→ ABOUT THIS TASK:
Print the listing below word for word, leaving out the pictures.

→ SOURCE DATA:
----------------
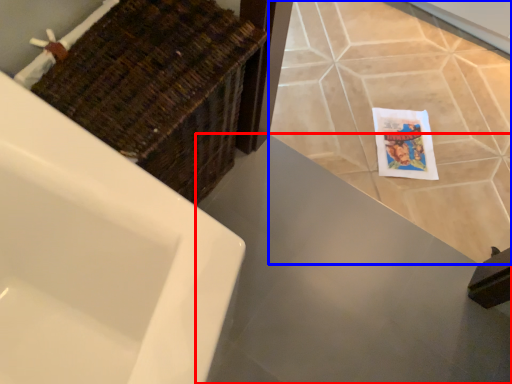
Question: Which of the following is the farthest to the observer, counter top (highlighted by a red box) or ceramic tile (highlighted by a blue box)?

Choices:
 (A) counter top
 (B) ceramic tile

Answer: (B)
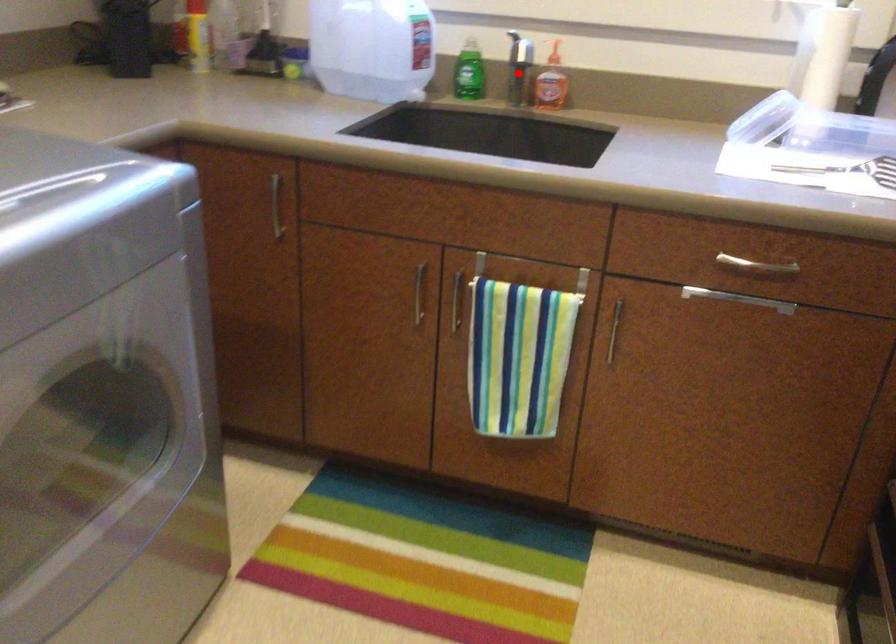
----------------
→ EXERCISE SOLUTION:
Question: Which of the following is the farthest to the observer, counter top (highlighted by a red box) or ceramic tile (highlighted by a blue box)?

Choices:
 (A) counter top
 (B) ceramic tile

Answer: (B)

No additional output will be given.